## Task to carry out
In the entries below, find the line with "green triangle: (89, 75)" and transcribe it and every line after it exactly, through the last line, without pictures.

Top of Supplied material

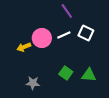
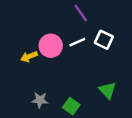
green square: (66, 73) -> (71, 106), moved
green triangle: (89, 75) -> (107, 90), turned 42

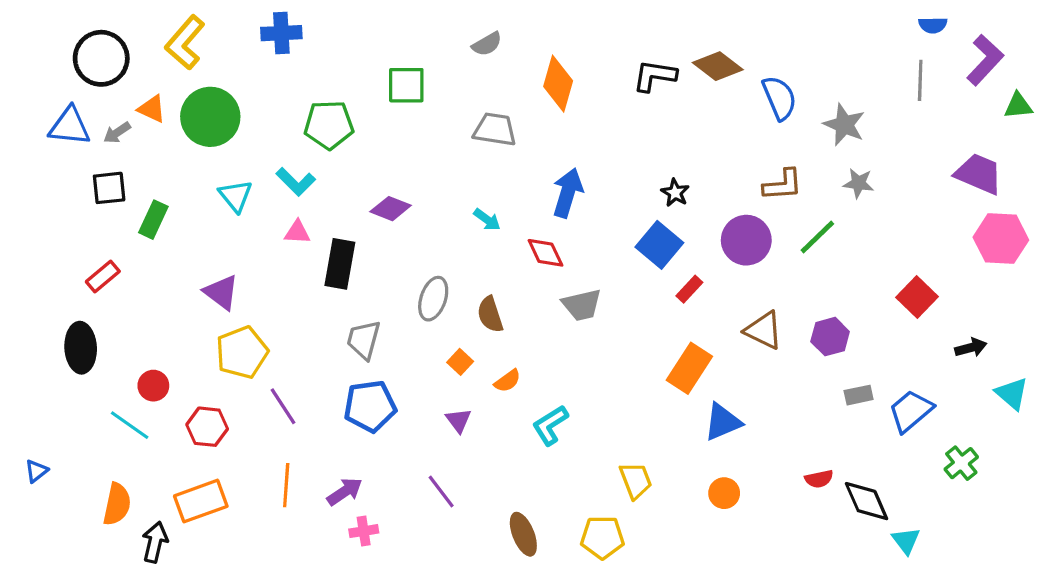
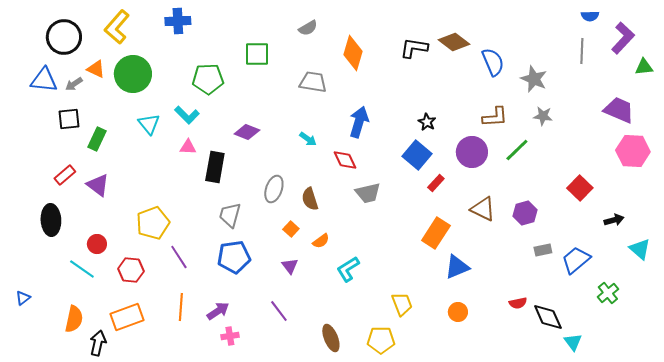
purple triangle: (221, 292) -> (98, 185), moved

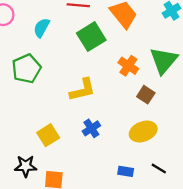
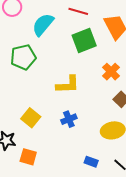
cyan semicircle: (42, 28) -> (43, 25), size x1.4
yellow square: (48, 135) -> (31, 118), turned -30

Bottom of Supplied material

## Task answer
green triangle: (89, 75) -> (107, 90), turned 42

purple triangle: (221, 292) -> (98, 185), moved

cyan semicircle: (42, 28) -> (43, 25), size x1.4
yellow square: (48, 135) -> (31, 118), turned -30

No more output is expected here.